- **YOUR ASSIGNMENT**
Word for word, transcribe the data below from the line with "C1: 680uF (plus" to the line with "V1: 15V (plus", keeping both of those lines.

··· GIVEN RECORDS

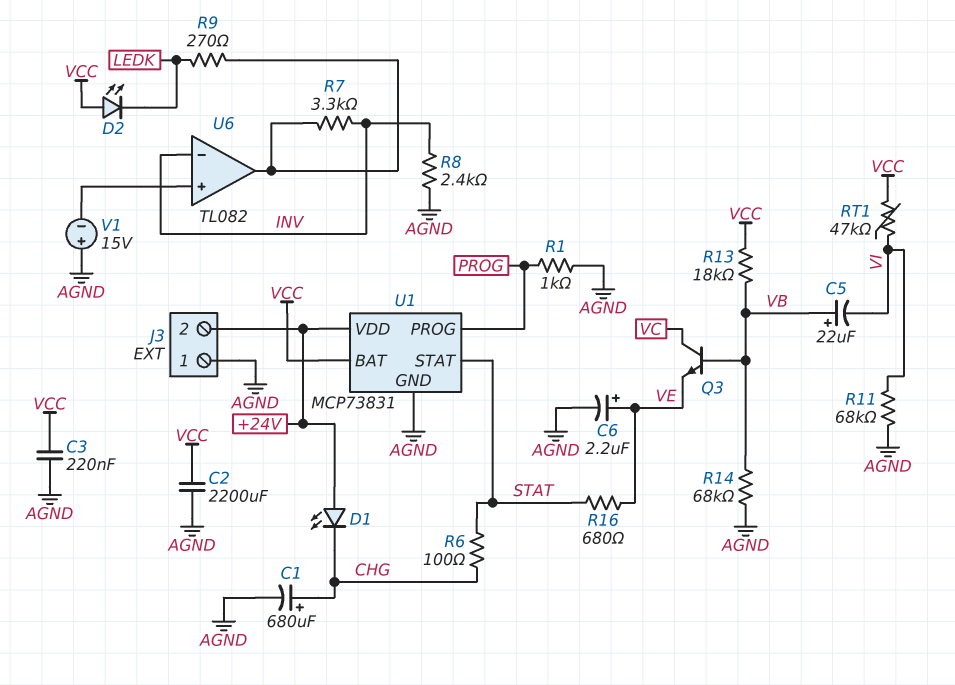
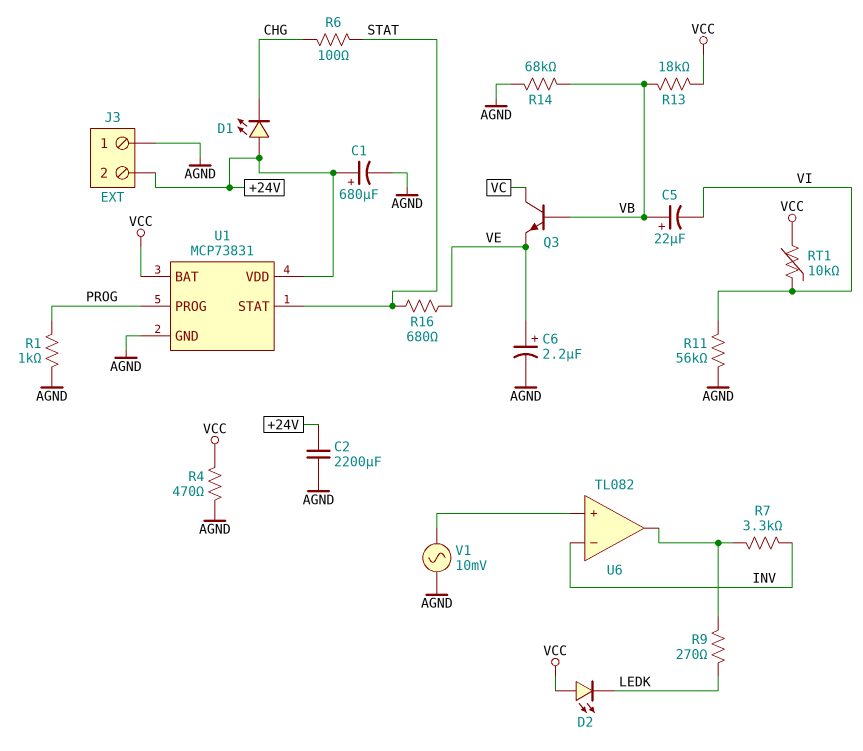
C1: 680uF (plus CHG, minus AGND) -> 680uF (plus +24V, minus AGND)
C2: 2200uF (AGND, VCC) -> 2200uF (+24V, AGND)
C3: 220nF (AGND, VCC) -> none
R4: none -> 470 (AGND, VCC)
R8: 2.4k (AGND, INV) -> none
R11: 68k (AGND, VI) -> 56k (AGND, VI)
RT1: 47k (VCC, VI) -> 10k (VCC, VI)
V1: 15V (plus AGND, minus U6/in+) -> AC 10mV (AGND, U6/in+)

······
··· GIVEN RECORDS

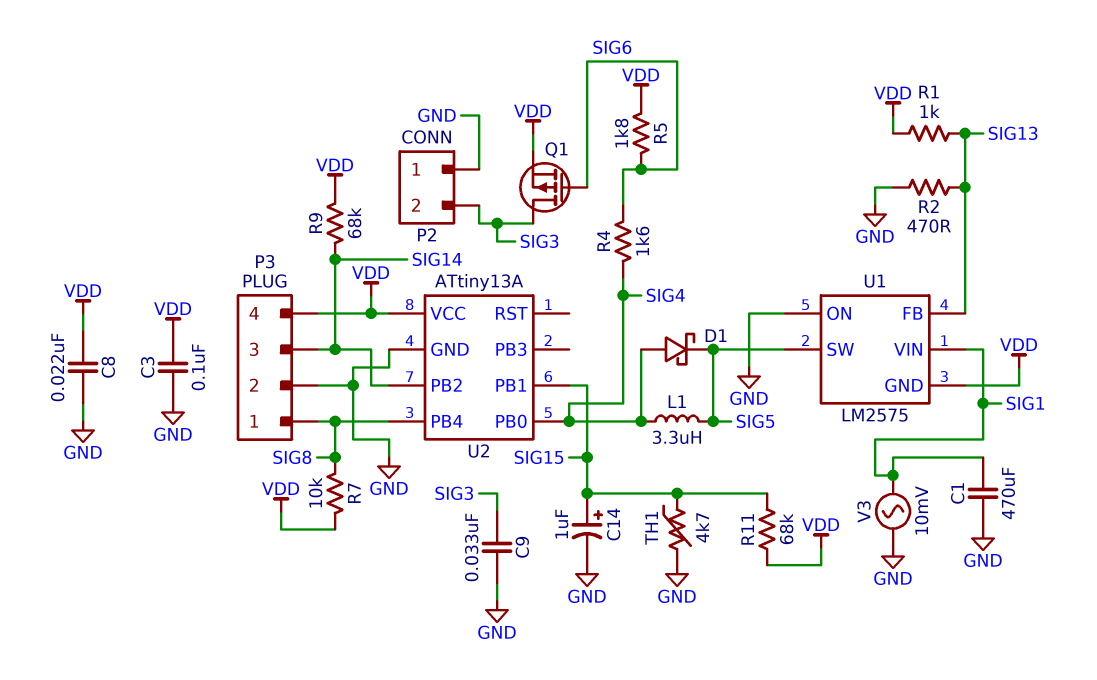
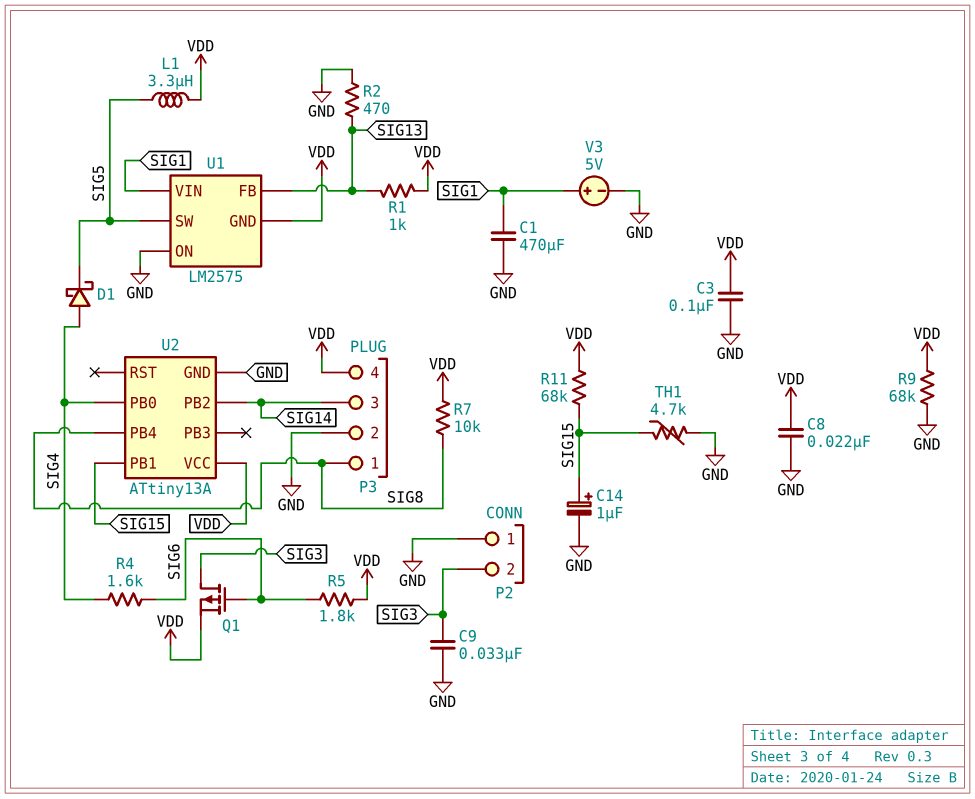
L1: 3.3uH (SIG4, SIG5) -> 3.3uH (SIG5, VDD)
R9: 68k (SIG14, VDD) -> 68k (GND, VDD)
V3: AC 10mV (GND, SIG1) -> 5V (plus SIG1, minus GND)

······

- **OUTPUT FOR THIS TASK**
C1: 680uF (plus CHG, minus AGND) -> 680uF (plus +24V, minus AGND)
C2: 2200uF (AGND, VCC) -> 2200uF (+24V, AGND)
C3: 220nF (AGND, VCC) -> none
R4: none -> 470 (AGND, VCC)
R8: 2.4k (AGND, INV) -> none
R11: 68k (AGND, VI) -> 56k (AGND, VI)
RT1: 47k (VCC, VI) -> 10k (VCC, VI)
V1: 15V (plus AGND, minus U6/in+) -> AC 10mV (AGND, U6/in+)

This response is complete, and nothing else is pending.